WHAT IS NEEDED —
Please copy every line of the records below that holds the word "speaker".

WORKING DATA —
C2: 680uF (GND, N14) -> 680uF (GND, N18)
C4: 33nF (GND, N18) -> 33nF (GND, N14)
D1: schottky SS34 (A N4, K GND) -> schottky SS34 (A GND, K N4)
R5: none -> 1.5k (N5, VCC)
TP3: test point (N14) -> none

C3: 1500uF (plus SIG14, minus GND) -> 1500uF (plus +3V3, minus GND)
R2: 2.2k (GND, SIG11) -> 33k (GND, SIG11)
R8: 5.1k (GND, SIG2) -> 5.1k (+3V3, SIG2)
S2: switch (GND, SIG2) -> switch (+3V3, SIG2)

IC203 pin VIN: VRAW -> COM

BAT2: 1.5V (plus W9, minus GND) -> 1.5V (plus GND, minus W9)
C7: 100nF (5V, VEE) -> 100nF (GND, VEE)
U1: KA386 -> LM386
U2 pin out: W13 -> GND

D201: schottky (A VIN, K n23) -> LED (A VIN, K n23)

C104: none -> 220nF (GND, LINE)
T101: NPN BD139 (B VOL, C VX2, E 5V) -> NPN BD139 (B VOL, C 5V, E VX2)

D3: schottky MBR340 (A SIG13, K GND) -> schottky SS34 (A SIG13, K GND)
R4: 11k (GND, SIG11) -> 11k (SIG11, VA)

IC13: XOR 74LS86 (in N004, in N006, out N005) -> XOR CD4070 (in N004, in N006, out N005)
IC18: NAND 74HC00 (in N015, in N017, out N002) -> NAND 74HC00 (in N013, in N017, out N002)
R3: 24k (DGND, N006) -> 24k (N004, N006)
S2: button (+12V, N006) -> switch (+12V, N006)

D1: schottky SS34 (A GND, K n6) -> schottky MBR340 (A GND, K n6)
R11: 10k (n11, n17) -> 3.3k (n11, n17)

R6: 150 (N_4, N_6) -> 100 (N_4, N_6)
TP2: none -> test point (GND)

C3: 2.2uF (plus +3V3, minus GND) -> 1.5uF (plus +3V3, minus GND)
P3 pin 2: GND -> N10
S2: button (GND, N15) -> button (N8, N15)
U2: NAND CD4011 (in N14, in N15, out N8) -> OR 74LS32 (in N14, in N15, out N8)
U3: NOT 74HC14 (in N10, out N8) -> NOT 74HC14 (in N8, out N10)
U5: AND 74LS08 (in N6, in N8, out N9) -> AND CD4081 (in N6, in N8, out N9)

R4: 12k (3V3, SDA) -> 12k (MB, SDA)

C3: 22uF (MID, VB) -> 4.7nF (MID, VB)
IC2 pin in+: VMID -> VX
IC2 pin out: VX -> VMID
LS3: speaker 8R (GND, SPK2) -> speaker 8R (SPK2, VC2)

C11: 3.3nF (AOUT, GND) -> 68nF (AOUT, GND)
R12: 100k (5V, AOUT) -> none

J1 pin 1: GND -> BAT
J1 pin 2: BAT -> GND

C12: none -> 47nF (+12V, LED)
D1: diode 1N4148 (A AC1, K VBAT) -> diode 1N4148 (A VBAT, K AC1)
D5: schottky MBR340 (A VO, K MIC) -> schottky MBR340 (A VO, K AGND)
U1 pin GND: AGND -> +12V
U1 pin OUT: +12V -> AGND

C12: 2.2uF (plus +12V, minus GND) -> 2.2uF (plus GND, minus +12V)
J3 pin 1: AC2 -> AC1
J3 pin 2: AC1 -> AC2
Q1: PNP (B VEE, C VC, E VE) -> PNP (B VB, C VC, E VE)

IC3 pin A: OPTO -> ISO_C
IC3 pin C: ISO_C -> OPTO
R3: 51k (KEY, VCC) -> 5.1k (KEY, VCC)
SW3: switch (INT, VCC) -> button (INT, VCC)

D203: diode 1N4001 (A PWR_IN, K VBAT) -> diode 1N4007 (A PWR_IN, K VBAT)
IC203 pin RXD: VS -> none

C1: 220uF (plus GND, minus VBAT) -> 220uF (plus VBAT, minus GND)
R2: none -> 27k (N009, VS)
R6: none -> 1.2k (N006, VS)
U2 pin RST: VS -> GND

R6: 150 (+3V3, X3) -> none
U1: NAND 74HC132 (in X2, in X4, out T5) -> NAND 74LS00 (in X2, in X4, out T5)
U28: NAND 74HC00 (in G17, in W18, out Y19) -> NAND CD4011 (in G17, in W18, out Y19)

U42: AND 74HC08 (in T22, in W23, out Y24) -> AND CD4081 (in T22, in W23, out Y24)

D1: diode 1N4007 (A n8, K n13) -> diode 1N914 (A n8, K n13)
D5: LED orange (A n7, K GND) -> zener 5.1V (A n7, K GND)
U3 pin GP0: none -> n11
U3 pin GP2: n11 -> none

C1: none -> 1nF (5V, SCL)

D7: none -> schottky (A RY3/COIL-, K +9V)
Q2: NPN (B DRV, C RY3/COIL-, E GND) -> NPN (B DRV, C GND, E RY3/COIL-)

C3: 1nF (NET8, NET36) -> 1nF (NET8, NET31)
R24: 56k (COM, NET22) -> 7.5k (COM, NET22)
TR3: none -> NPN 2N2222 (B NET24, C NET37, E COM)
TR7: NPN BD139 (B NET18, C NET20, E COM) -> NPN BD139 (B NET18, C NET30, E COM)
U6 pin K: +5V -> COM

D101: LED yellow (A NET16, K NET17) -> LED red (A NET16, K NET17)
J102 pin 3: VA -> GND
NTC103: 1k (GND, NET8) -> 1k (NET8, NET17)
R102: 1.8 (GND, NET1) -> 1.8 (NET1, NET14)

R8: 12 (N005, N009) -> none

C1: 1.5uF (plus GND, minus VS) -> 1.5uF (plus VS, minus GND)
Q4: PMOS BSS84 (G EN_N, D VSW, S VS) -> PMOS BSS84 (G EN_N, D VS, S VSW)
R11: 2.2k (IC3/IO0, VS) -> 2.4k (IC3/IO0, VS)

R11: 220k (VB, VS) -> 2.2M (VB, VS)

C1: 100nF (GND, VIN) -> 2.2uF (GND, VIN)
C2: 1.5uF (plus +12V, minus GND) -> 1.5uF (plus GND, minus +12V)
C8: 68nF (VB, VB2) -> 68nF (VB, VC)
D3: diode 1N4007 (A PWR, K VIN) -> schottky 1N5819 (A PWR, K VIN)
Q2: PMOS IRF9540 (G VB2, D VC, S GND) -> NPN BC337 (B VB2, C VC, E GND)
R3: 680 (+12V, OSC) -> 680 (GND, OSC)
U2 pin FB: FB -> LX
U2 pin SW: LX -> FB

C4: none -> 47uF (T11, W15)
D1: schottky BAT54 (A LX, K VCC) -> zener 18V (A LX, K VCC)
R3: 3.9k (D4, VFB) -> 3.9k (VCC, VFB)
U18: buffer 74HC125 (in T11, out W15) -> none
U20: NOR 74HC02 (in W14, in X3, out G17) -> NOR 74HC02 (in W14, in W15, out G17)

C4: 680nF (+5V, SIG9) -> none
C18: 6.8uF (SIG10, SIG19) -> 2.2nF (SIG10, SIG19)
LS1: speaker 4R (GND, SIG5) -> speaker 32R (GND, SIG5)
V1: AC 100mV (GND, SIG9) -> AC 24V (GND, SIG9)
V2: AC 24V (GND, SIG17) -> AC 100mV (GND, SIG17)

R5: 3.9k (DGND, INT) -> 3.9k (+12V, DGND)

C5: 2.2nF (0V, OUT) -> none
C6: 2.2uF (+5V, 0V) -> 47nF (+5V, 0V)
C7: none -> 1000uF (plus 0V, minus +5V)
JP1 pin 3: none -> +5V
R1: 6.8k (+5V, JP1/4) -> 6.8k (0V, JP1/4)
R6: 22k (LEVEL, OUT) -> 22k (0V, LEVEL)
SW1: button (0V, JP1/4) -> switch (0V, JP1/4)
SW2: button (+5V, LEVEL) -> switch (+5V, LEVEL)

ANSWER TO THIS TASK —
LS3: speaker 8R (GND, SPK2) -> speaker 8R (SPK2, VC2)
LS1: speaker 4R (GND, SIG5) -> speaker 32R (GND, SIG5)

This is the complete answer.